*Aim:* Rewrite the stretch of entries from the line containing "For each provided" through the end, changing "blackboard" to "chalkboard" and leaving everything else as it stands.

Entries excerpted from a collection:

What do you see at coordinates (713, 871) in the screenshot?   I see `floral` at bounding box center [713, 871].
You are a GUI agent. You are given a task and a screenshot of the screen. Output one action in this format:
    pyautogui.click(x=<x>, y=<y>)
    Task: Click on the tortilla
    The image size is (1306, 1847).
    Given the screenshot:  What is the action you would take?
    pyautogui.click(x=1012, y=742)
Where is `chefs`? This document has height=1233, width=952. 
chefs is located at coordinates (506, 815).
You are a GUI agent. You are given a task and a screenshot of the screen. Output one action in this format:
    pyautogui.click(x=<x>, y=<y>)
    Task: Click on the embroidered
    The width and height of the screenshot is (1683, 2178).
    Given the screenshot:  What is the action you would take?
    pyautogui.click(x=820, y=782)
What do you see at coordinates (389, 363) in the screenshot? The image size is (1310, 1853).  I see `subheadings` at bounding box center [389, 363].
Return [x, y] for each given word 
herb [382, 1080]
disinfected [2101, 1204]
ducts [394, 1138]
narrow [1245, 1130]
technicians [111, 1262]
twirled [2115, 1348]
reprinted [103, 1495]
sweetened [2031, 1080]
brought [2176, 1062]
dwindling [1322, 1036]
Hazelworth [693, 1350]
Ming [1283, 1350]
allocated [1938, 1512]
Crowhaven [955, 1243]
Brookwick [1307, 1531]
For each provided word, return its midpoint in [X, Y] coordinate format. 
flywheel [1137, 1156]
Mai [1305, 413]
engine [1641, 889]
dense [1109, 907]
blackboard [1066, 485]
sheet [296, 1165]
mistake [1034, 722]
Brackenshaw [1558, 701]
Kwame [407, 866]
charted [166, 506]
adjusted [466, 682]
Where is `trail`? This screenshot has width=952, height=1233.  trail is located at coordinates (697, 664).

*Solution for this problem:*
For each provided word, return its midpoint in [X, Y] coordinate format. 
flywheel [1137, 1156]
Mai [1305, 413]
engine [1641, 889]
dense [1109, 907]
chalkboard [1066, 485]
sheet [296, 1165]
mistake [1034, 722]
Brackenshaw [1558, 701]
Kwame [407, 866]
charted [166, 506]
adjusted [466, 682]
Where is `trail`? This screenshot has width=952, height=1233.  trail is located at coordinates (697, 664).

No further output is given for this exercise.